- THE TASK:
Report the count of lines in the entries below that contain "none", and leave out everything else.

*** PROVIDED DATA ***

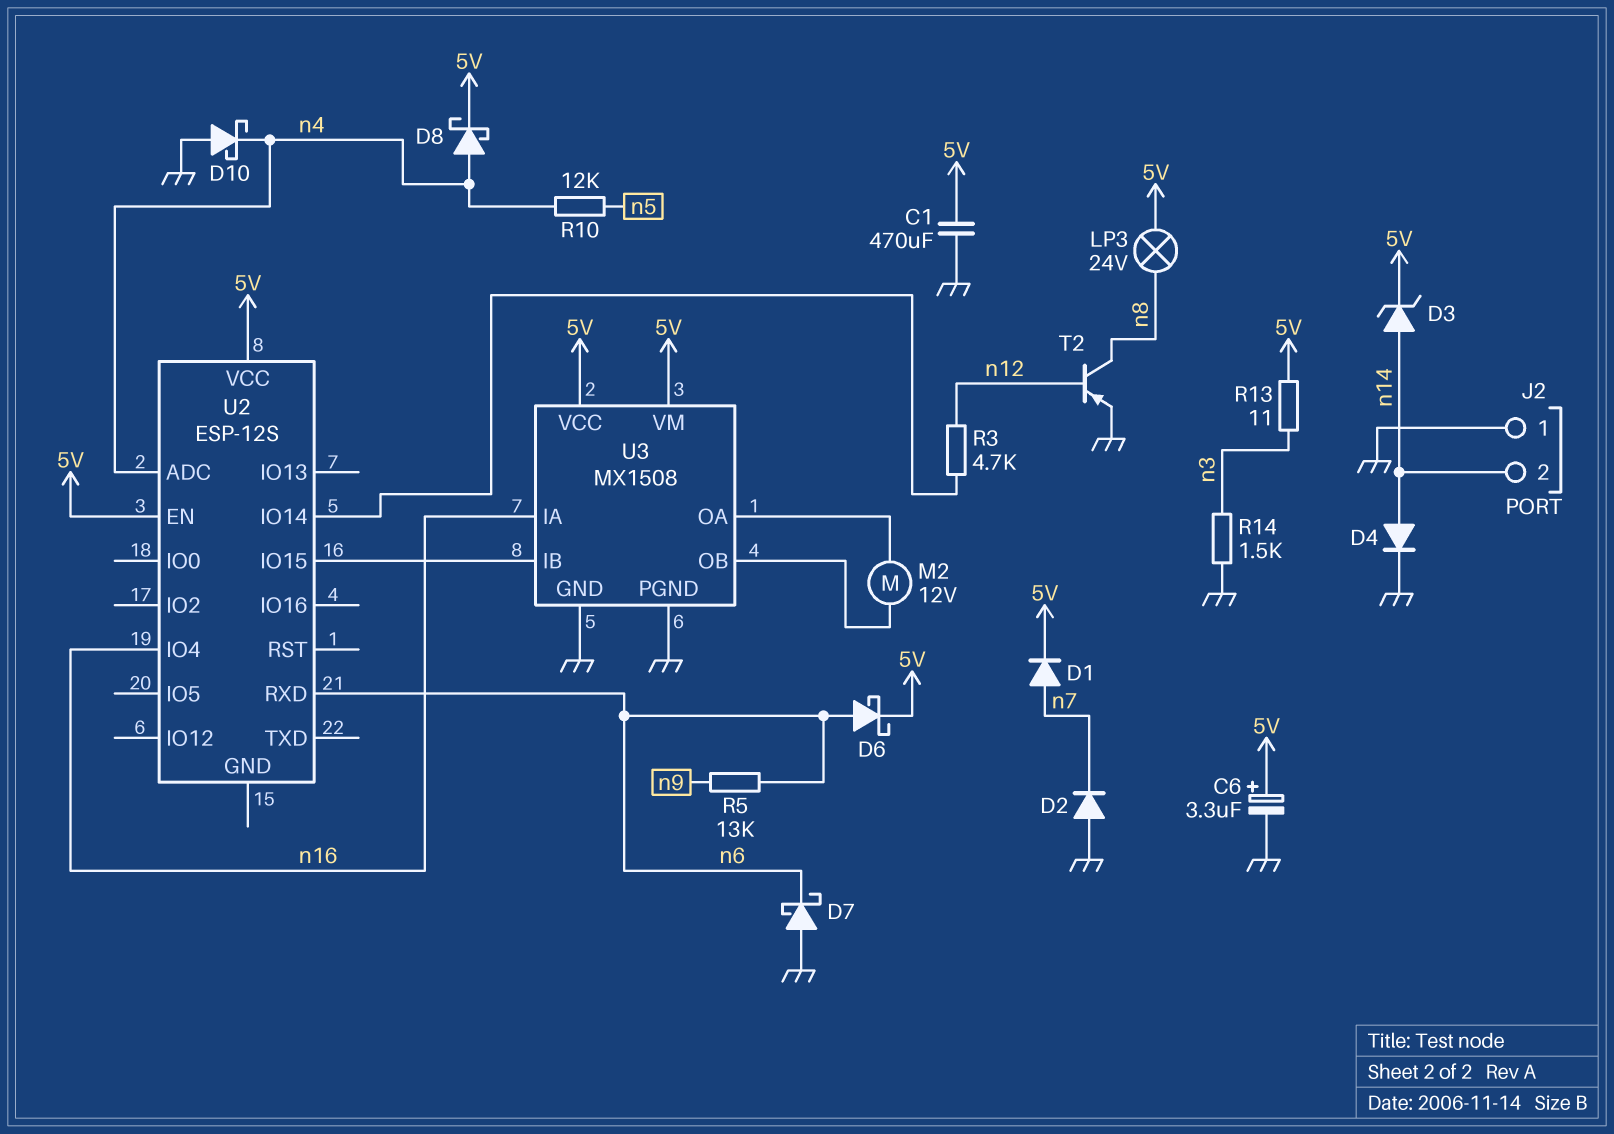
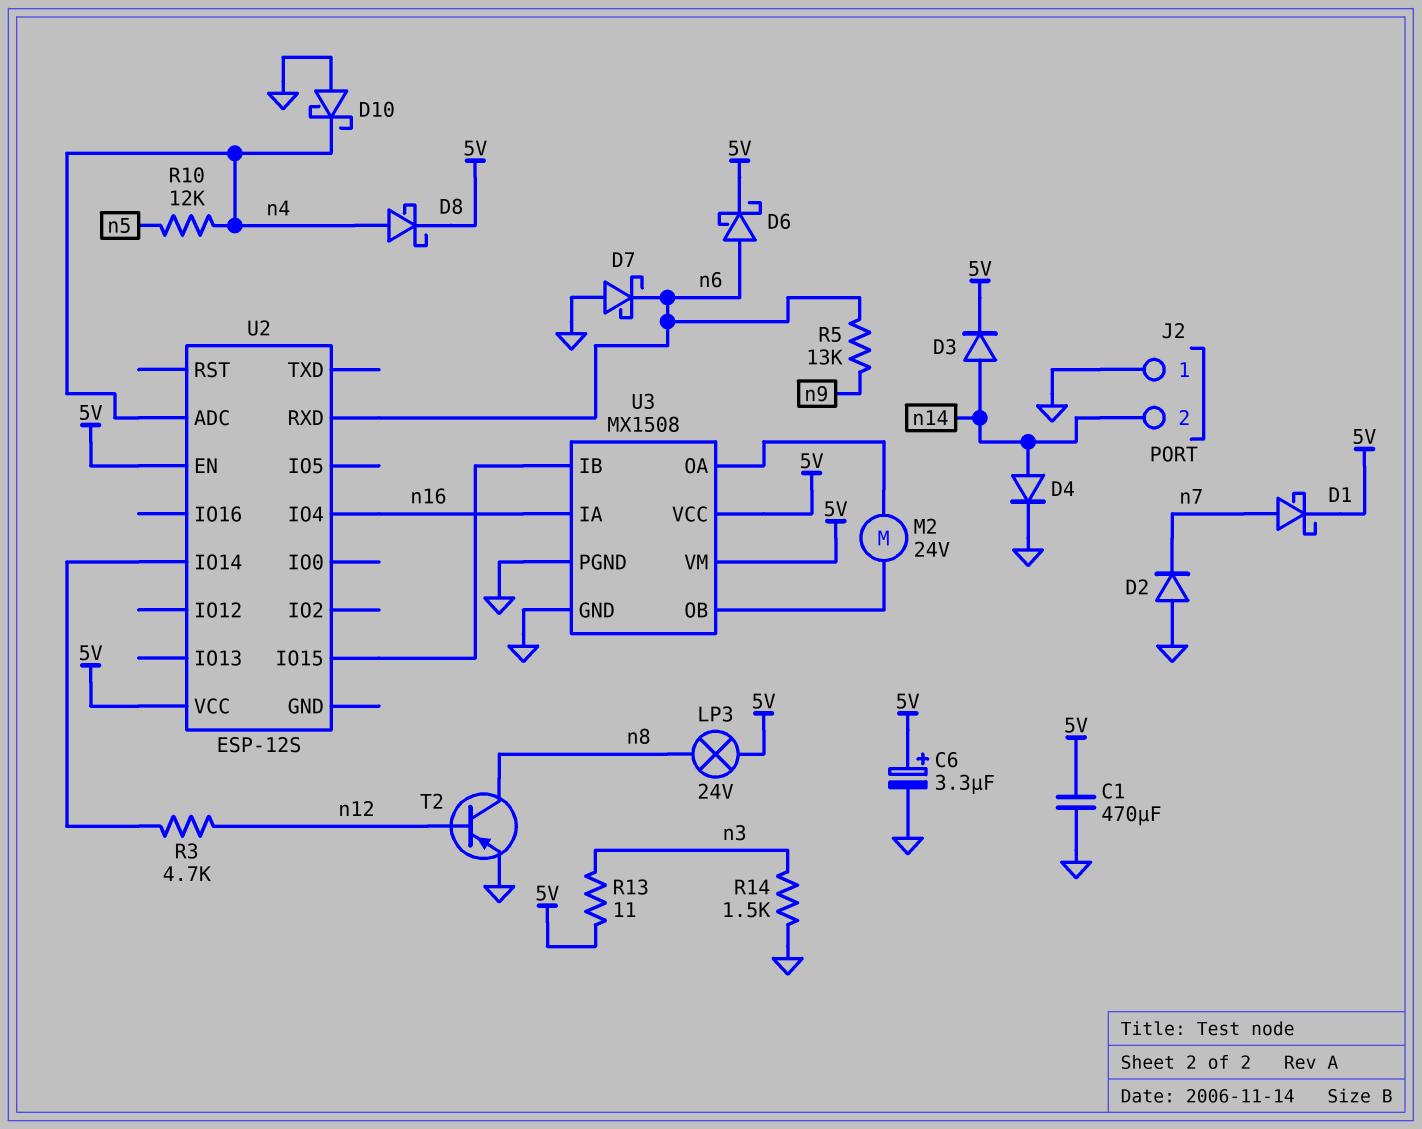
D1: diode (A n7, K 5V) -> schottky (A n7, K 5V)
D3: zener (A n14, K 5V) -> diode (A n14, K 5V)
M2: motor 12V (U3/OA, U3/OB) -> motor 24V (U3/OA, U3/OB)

***
*** PROVIDED DATA ***

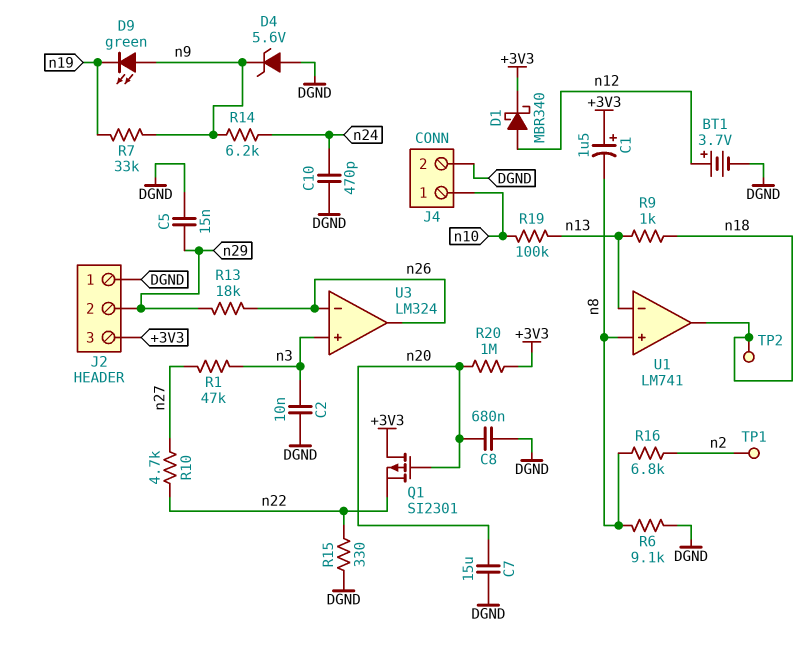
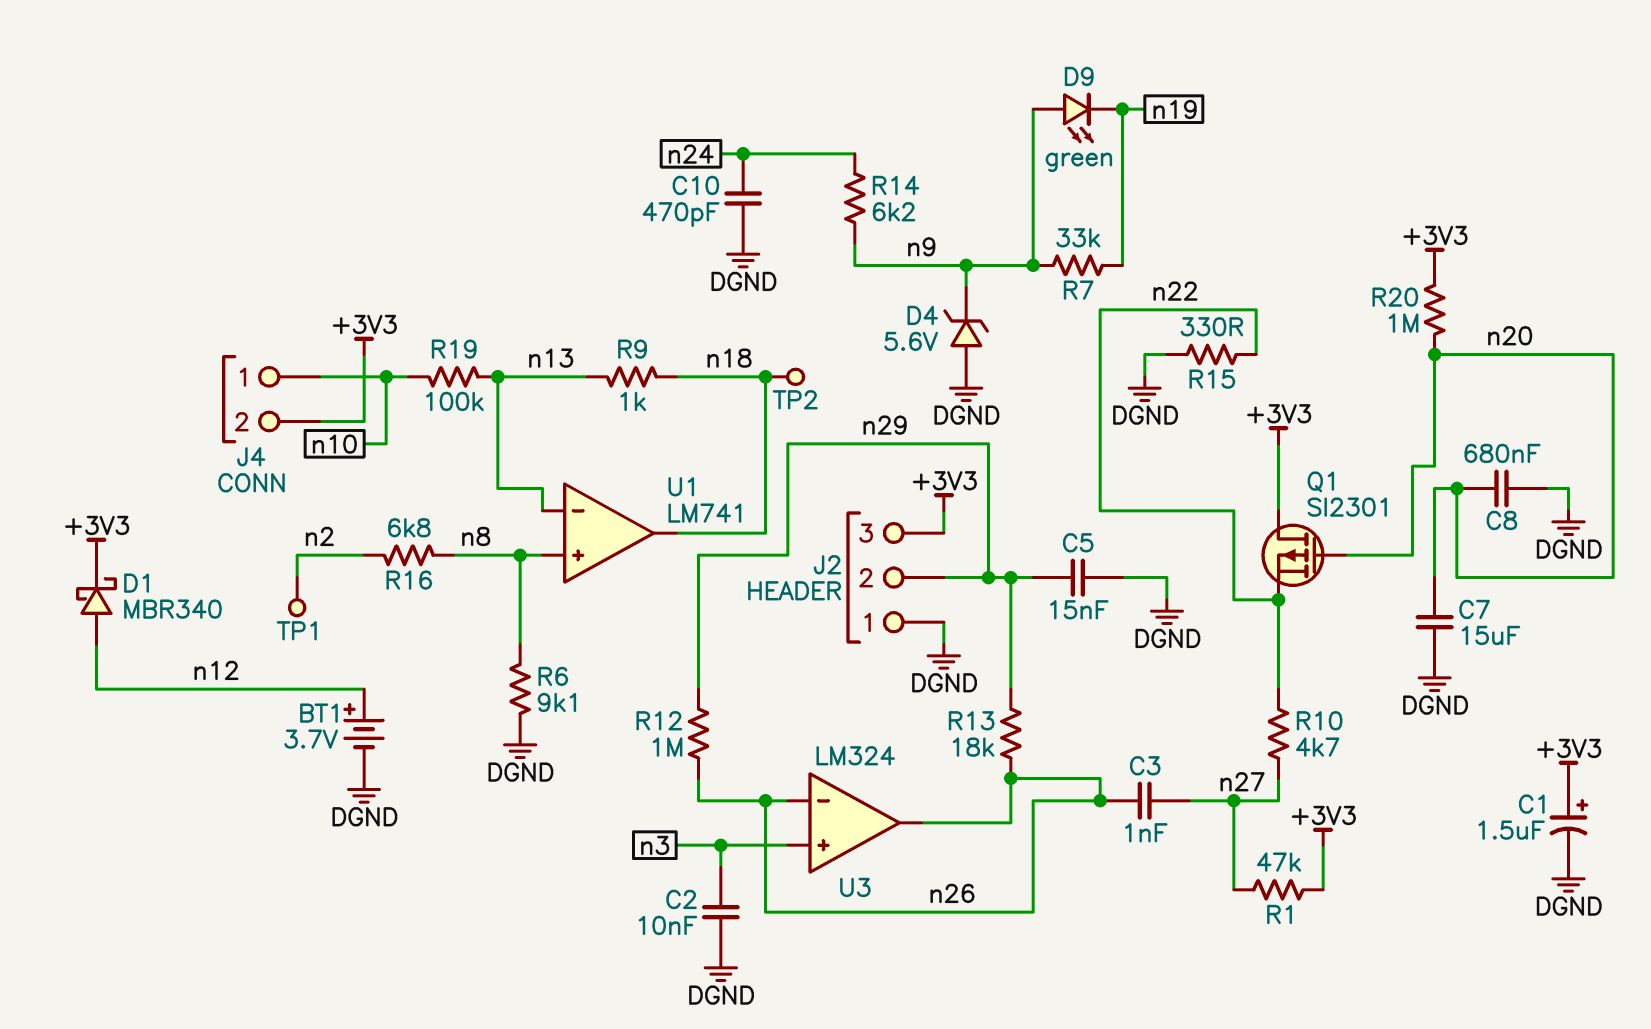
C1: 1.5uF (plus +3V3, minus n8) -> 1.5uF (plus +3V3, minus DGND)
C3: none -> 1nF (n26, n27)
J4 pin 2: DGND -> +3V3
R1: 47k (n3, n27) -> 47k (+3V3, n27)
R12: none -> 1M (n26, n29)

***

- SOLUTION TO THE PROBLEM:
2